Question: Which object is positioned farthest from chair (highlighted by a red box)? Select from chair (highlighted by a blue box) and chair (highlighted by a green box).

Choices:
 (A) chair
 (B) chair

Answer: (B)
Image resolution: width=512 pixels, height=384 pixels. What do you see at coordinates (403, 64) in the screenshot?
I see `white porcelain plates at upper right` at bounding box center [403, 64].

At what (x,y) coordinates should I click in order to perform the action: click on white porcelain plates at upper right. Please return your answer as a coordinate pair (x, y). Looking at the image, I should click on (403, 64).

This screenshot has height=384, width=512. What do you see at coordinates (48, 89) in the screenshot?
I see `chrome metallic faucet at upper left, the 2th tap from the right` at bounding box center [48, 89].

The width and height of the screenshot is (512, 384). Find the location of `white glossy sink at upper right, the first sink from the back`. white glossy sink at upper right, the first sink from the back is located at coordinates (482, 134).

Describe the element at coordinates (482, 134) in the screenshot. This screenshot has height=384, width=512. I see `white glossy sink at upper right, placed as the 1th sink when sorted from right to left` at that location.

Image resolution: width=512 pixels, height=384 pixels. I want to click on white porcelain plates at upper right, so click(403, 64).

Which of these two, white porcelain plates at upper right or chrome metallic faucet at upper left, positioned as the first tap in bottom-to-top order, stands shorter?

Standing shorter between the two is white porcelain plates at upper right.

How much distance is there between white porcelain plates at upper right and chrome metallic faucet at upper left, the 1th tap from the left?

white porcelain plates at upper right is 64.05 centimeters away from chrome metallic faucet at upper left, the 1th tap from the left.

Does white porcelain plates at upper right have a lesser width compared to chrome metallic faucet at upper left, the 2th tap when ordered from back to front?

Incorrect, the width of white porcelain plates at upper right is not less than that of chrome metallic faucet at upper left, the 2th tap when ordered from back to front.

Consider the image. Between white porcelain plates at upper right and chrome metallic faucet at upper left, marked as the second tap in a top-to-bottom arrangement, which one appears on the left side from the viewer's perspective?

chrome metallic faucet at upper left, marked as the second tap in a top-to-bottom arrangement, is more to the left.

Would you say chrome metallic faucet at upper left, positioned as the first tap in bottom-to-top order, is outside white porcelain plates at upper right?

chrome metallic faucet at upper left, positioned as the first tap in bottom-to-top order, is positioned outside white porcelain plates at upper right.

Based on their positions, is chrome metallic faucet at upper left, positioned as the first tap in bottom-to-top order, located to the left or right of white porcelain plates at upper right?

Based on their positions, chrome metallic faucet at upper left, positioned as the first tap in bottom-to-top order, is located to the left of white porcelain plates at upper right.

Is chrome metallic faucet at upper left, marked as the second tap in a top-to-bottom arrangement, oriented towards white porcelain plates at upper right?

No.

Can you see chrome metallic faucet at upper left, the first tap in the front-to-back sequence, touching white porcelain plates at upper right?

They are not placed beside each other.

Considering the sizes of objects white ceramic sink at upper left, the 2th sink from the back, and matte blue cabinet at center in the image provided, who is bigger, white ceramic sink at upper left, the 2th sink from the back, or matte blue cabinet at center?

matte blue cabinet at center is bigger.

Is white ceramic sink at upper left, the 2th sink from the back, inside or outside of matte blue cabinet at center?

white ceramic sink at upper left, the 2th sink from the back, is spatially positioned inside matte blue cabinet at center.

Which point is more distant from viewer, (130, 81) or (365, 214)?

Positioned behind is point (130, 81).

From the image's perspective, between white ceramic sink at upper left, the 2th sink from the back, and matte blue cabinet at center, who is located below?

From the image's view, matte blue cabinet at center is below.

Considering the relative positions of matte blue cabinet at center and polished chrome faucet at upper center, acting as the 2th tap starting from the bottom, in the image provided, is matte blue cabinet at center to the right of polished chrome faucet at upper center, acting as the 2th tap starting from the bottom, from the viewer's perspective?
■ ■ ■ ■ ■ ■ ■
### [SHORT EXERCISE]
Swap each "matte blue cabinet" in the material above for "dark blue cupboard", and give the material back with everything else left as it is.

### [EXERCISE RESULT]
Question: Which object is positioned farthest from chair (highlighted by a red box)? Select from chair (highlighted by a blue box) and chair (highlighted by a green box).

Choices:
 (A) chair
 (B) chair

Answer: (B)
Image resolution: width=512 pixels, height=384 pixels. What do you see at coordinates (403, 64) in the screenshot?
I see `white porcelain plates at upper right` at bounding box center [403, 64].

At what (x,y) coordinates should I click in order to perform the action: click on white porcelain plates at upper right. Please return your answer as a coordinate pair (x, y). Looking at the image, I should click on (403, 64).

This screenshot has height=384, width=512. What do you see at coordinates (48, 89) in the screenshot?
I see `chrome metallic faucet at upper left, the 2th tap from the right` at bounding box center [48, 89].

The width and height of the screenshot is (512, 384). Find the location of `white glossy sink at upper right, the first sink from the back`. white glossy sink at upper right, the first sink from the back is located at coordinates (482, 134).

Describe the element at coordinates (482, 134) in the screenshot. This screenshot has height=384, width=512. I see `white glossy sink at upper right, placed as the 1th sink when sorted from right to left` at that location.

Image resolution: width=512 pixels, height=384 pixels. I want to click on white porcelain plates at upper right, so click(403, 64).

Which of these two, white porcelain plates at upper right or chrome metallic faucet at upper left, positioned as the first tap in bottom-to-top order, stands shorter?

Standing shorter between the two is white porcelain plates at upper right.

How much distance is there between white porcelain plates at upper right and chrome metallic faucet at upper left, the 1th tap from the left?

white porcelain plates at upper right is 64.05 centimeters away from chrome metallic faucet at upper left, the 1th tap from the left.

Does white porcelain plates at upper right have a lesser width compared to chrome metallic faucet at upper left, the 2th tap when ordered from back to front?

Incorrect, the width of white porcelain plates at upper right is not less than that of chrome metallic faucet at upper left, the 2th tap when ordered from back to front.

Consider the image. Between white porcelain plates at upper right and chrome metallic faucet at upper left, marked as the second tap in a top-to-bottom arrangement, which one appears on the left side from the viewer's perspective?

chrome metallic faucet at upper left, marked as the second tap in a top-to-bottom arrangement, is more to the left.

Would you say chrome metallic faucet at upper left, positioned as the first tap in bottom-to-top order, is outside white porcelain plates at upper right?

chrome metallic faucet at upper left, positioned as the first tap in bottom-to-top order, is positioned outside white porcelain plates at upper right.

Based on their positions, is chrome metallic faucet at upper left, positioned as the first tap in bottom-to-top order, located to the left or right of white porcelain plates at upper right?

Based on their positions, chrome metallic faucet at upper left, positioned as the first tap in bottom-to-top order, is located to the left of white porcelain plates at upper right.

Is chrome metallic faucet at upper left, marked as the second tap in a top-to-bottom arrangement, oriented towards white porcelain plates at upper right?

No.

Can you see chrome metallic faucet at upper left, the first tap in the front-to-back sequence, touching white porcelain plates at upper right?

They are not placed beside each other.

Considering the sizes of objects white ceramic sink at upper left, the 2th sink from the back, and dark blue cupboard at center in the image provided, who is bigger, white ceramic sink at upper left, the 2th sink from the back, or dark blue cupboard at center?

dark blue cupboard at center is bigger.

Is white ceramic sink at upper left, the 2th sink from the back, inside or outside of dark blue cupboard at center?

white ceramic sink at upper left, the 2th sink from the back, is spatially positioned inside dark blue cupboard at center.

Which point is more distant from viewer, (130, 81) or (365, 214)?

Positioned behind is point (130, 81).

From the image's perspective, between white ceramic sink at upper left, the 2th sink from the back, and dark blue cupboard at center, who is located below?

From the image's view, dark blue cupboard at center is below.

Considering the relative positions of dark blue cupboard at center and polished chrome faucet at upper center, acting as the 2th tap starting from the bottom, in the image provided, is dark blue cupboard at center to the right of polished chrome faucet at upper center, acting as the 2th tap starting from the bottom, from the viewer's perspective?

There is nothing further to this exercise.